# [WHAT THE TASK REQUIRES]
The whole listing is to be repeated exactly. Add nothing.

# [ENTRIES PROVIDED]
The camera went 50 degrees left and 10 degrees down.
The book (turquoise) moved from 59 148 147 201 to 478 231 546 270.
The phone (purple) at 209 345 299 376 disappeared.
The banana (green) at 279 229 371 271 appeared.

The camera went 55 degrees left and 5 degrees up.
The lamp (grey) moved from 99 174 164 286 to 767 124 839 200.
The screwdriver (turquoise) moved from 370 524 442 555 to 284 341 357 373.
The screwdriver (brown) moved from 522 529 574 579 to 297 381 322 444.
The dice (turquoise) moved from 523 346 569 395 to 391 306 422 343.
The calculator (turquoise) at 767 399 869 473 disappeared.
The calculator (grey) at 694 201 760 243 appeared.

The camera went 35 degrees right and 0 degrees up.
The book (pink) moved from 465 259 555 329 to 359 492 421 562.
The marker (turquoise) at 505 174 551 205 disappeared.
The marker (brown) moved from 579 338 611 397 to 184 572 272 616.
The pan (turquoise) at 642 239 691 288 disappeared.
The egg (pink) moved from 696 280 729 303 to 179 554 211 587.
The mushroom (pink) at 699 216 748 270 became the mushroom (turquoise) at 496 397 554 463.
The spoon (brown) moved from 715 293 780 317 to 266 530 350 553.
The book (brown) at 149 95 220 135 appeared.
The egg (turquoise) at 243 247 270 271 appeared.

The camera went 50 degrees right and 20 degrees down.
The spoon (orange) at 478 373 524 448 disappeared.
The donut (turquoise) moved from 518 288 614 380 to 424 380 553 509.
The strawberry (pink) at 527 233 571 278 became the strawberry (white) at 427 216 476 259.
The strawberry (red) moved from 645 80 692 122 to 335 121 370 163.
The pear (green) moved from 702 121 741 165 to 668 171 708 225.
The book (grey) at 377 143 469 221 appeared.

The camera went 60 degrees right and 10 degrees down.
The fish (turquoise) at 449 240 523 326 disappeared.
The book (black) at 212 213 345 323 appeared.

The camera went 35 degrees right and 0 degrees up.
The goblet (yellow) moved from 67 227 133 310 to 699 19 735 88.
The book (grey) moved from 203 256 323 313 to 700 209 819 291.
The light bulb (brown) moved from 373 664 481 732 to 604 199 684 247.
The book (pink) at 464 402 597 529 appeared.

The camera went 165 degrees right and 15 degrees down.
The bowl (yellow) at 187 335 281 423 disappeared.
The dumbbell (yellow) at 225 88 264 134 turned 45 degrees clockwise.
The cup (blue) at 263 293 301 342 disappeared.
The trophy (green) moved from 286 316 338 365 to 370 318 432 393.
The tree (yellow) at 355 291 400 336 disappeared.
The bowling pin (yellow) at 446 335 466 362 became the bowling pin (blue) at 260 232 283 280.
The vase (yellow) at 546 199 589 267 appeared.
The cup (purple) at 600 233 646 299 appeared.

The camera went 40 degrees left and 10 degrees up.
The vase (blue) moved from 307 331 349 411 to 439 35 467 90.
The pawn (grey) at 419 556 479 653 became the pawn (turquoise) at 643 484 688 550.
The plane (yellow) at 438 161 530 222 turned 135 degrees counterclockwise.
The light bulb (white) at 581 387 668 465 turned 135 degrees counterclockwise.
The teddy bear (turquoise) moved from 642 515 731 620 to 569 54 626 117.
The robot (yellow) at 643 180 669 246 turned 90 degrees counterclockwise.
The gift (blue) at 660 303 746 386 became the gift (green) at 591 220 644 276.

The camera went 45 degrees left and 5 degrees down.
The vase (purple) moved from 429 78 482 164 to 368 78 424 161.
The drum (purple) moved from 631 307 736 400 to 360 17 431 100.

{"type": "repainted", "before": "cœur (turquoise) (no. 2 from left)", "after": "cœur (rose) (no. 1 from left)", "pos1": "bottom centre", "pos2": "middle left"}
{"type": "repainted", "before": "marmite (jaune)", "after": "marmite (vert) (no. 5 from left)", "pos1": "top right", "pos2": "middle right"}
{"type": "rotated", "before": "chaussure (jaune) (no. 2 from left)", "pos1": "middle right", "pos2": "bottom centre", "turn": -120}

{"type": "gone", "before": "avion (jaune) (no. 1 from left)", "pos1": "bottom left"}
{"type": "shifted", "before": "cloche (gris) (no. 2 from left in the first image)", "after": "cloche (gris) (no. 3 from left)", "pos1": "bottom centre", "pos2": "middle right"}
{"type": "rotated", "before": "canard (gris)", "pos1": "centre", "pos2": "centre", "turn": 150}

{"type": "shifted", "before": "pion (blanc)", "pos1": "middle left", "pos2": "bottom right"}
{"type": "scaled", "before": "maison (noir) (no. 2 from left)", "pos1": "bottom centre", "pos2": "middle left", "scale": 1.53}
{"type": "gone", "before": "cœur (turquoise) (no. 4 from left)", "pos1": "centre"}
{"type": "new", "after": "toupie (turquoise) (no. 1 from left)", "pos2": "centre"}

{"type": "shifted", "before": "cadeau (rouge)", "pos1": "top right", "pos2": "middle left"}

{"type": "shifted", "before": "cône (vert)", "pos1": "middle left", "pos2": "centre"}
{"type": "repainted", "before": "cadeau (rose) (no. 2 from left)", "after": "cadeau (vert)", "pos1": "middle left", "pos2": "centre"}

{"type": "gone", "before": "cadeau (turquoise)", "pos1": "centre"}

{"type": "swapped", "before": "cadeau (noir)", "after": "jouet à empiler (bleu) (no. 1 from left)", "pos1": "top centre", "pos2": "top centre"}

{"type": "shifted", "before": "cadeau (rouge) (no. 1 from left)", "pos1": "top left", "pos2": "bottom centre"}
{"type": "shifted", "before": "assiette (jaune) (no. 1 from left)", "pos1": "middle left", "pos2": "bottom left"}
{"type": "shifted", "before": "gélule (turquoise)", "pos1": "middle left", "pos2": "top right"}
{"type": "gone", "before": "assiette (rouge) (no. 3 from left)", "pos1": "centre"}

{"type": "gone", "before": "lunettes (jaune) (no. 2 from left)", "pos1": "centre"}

# [RESULT FOR THIS TASK]
The camera went 50 degrees left and 10 degrees down.
The book (turquoise) moved from 59 148 147 201 to 478 231 546 270.
The phone (purple) at 209 345 299 376 disappeared.
The banana (green) at 279 229 371 271 appeared.

The camera went 55 degrees left and 5 degrees up.
The lamp (grey) moved from 99 174 164 286 to 767 124 839 200.
The screwdriver (turquoise) moved from 370 524 442 555 to 284 341 357 373.
The screwdriver (brown) moved from 522 529 574 579 to 297 381 322 444.
The dice (turquoise) moved from 523 346 569 395 to 391 306 422 343.
The calculator (turquoise) at 767 399 869 473 disappeared.
The calculator (grey) at 694 201 760 243 appeared.

The camera went 35 degrees right and 0 degrees up.
The book (pink) moved from 465 259 555 329 to 359 492 421 562.
The marker (turquoise) at 505 174 551 205 disappeared.
The marker (brown) moved from 579 338 611 397 to 184 572 272 616.
The pan (turquoise) at 642 239 691 288 disappeared.
The egg (pink) moved from 696 280 729 303 to 179 554 211 587.
The mushroom (pink) at 699 216 748 270 became the mushroom (turquoise) at 496 397 554 463.
The spoon (brown) moved from 715 293 780 317 to 266 530 350 553.
The book (brown) at 149 95 220 135 appeared.
The egg (turquoise) at 243 247 270 271 appeared.

The camera went 50 degrees right and 20 degrees down.
The spoon (orange) at 478 373 524 448 disappeared.
The donut (turquoise) moved from 518 288 614 380 to 424 380 553 509.
The strawberry (pink) at 527 233 571 278 became the strawberry (white) at 427 216 476 259.
The strawberry (red) moved from 645 80 692 122 to 335 121 370 163.
The pear (green) moved from 702 121 741 165 to 668 171 708 225.
The book (grey) at 377 143 469 221 appeared.

The camera went 60 degrees right and 10 degrees down.
The fish (turquoise) at 449 240 523 326 disappeared.
The book (black) at 212 213 345 323 appeared.

The camera went 35 degrees right and 0 degrees up.
The goblet (yellow) moved from 67 227 133 310 to 699 19 735 88.
The book (grey) moved from 203 256 323 313 to 700 209 819 291.
The light bulb (brown) moved from 373 664 481 732 to 604 199 684 247.
The book (pink) at 464 402 597 529 appeared.

The camera went 165 degrees right and 15 degrees down.
The bowl (yellow) at 187 335 281 423 disappeared.
The dumbbell (yellow) at 225 88 264 134 turned 45 degrees clockwise.
The cup (blue) at 263 293 301 342 disappeared.
The trophy (green) moved from 286 316 338 365 to 370 318 432 393.
The tree (yellow) at 355 291 400 336 disappeared.
The bowling pin (yellow) at 446 335 466 362 became the bowling pin (blue) at 260 232 283 280.
The vase (yellow) at 546 199 589 267 appeared.
The cup (purple) at 600 233 646 299 appeared.

The camera went 40 degrees left and 10 degrees up.
The vase (blue) moved from 307 331 349 411 to 439 35 467 90.
The pawn (grey) at 419 556 479 653 became the pawn (turquoise) at 643 484 688 550.
The plane (yellow) at 438 161 530 222 turned 135 degrees counterclockwise.
The light bulb (white) at 581 387 668 465 turned 135 degrees counterclockwise.
The teddy bear (turquoise) moved from 642 515 731 620 to 569 54 626 117.
The robot (yellow) at 643 180 669 246 turned 90 degrees counterclockwise.
The gift (blue) at 660 303 746 386 became the gift (green) at 591 220 644 276.

The camera went 45 degrees left and 5 degrees down.
The vase (purple) moved from 429 78 482 164 to 368 78 424 161.
The drum (purple) moved from 631 307 736 400 to 360 17 431 100.

{"type": "repainted", "before": "cœur (turquoise) (no. 2 from left)", "after": "cœur (rose) (no. 1 from left)", "pos1": "bottom centre", "pos2": "middle left"}
{"type": "repainted", "before": "marmite (jaune)", "after": "marmite (vert) (no. 5 from left)", "pos1": "top right", "pos2": "middle right"}
{"type": "rotated", "before": "chaussure (jaune) (no. 2 from left)", "pos1": "middle right", "pos2": "bottom centre", "turn": -120}

{"type": "gone", "before": "avion (jaune) (no. 1 from left)", "pos1": "bottom left"}
{"type": "shifted", "before": "cloche (gris) (no. 2 from left in the first image)", "after": "cloche (gris) (no. 3 from left)", "pos1": "bottom centre", "pos2": "middle right"}
{"type": "rotated", "before": "canard (gris)", "pos1": "centre", "pos2": "centre", "turn": 150}

{"type": "shifted", "before": "pion (blanc)", "pos1": "middle left", "pos2": "bottom right"}
{"type": "scaled", "before": "maison (noir) (no. 2 from left)", "pos1": "bottom centre", "pos2": "middle left", "scale": 1.53}
{"type": "gone", "before": "cœur (turquoise) (no. 4 from left)", "pos1": "centre"}
{"type": "new", "after": "toupie (turquoise) (no. 1 from left)", "pos2": "centre"}

{"type": "shifted", "before": "cadeau (rouge)", "pos1": "top right", "pos2": "middle left"}

{"type": "shifted", "before": "cône (vert)", "pos1": "middle left", "pos2": "centre"}
{"type": "repainted", "before": "cadeau (rose) (no. 2 from left)", "after": "cadeau (vert)", "pos1": "middle left", "pos2": "centre"}

{"type": "gone", "before": "cadeau (turquoise)", "pos1": "centre"}

{"type": "swapped", "before": "cadeau (noir)", "after": "jouet à empiler (bleu) (no. 1 from left)", "pos1": "top centre", "pos2": "top centre"}

{"type": "shifted", "before": "cadeau (rouge) (no. 1 from left)", "pos1": "top left", "pos2": "bottom centre"}
{"type": "shifted", "before": "assiette (jaune) (no. 1 from left)", "pos1": "middle left", "pos2": "bottom left"}
{"type": "shifted", "before": "gélule (turquoise)", "pos1": "middle left", "pos2": "top right"}
{"type": "gone", "before": "assiette (rouge) (no. 3 from left)", "pos1": "centre"}

{"type": "gone", "before": "lunettes (jaune) (no. 2 from left)", "pos1": "centre"}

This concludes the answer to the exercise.